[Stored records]
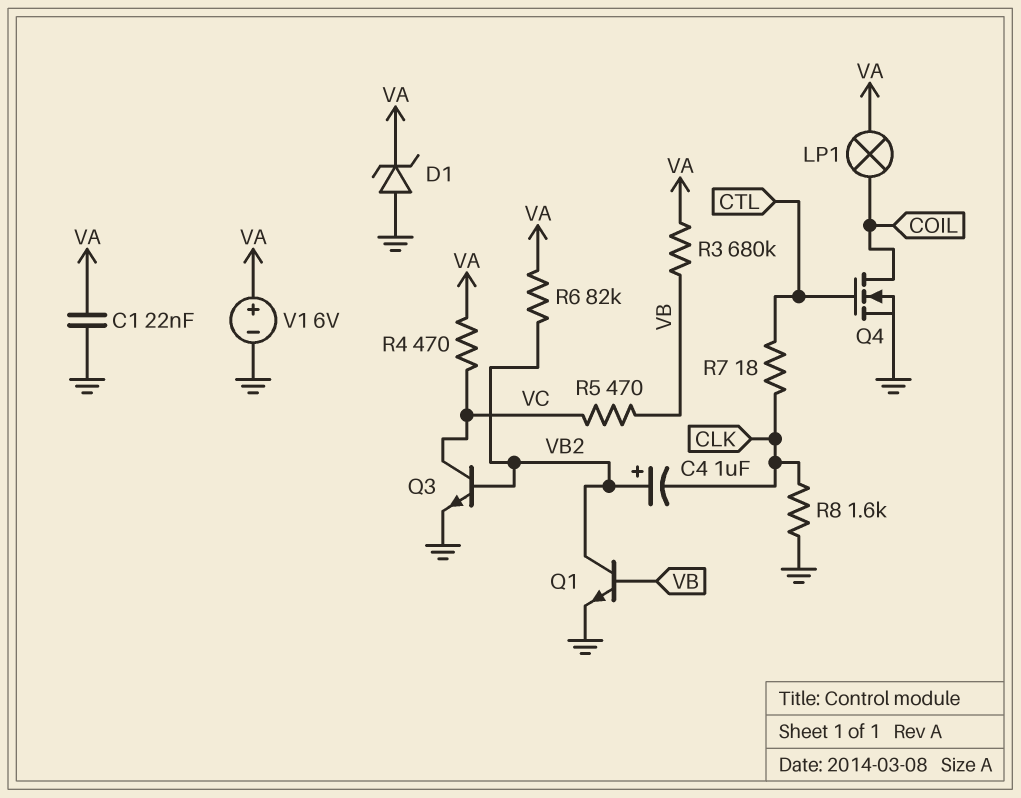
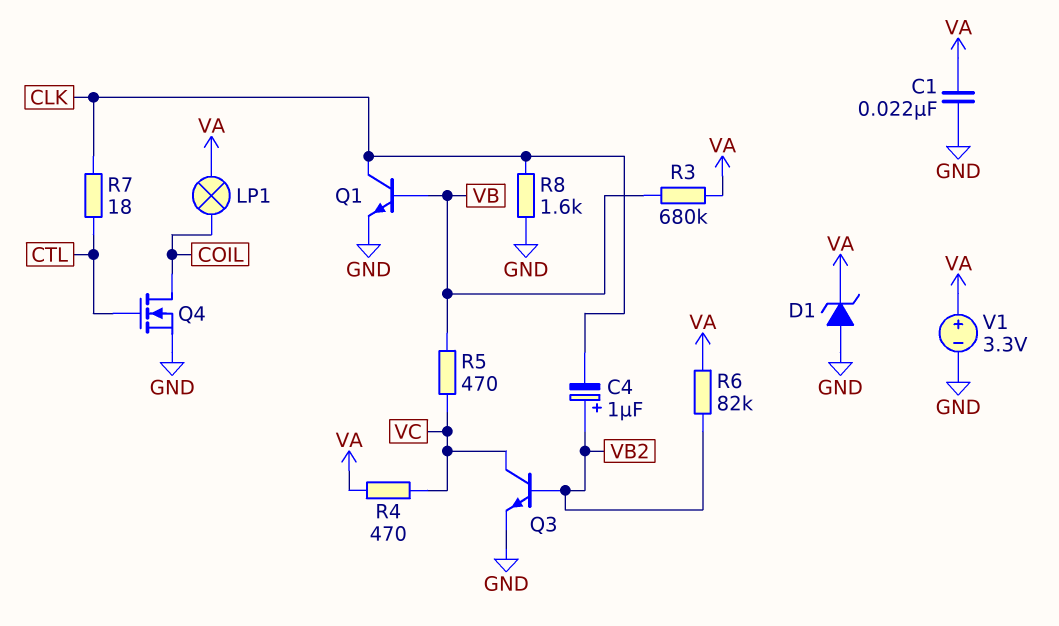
Q1: NPN (B VB, C VB2, E GND) -> NPN (B VB, C CLK, E GND)
V1: 6V (plus VA, minus GND) -> 3.3V (plus VA, minus GND)

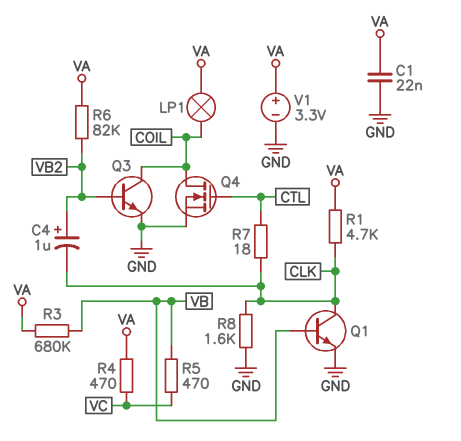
D1: zener (A GND, K VA) -> none
Q3: NPN (B VB2, C VC, E GND) -> NPN (B VB2, C COIL, E GND)
R1: none -> 4.7k (CLK, VA)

To do – For each line of the entries that contains the word "none", make a copy.

Answer space –
D1: zener (A GND, K VA) -> none
R1: none -> 4.7k (CLK, VA)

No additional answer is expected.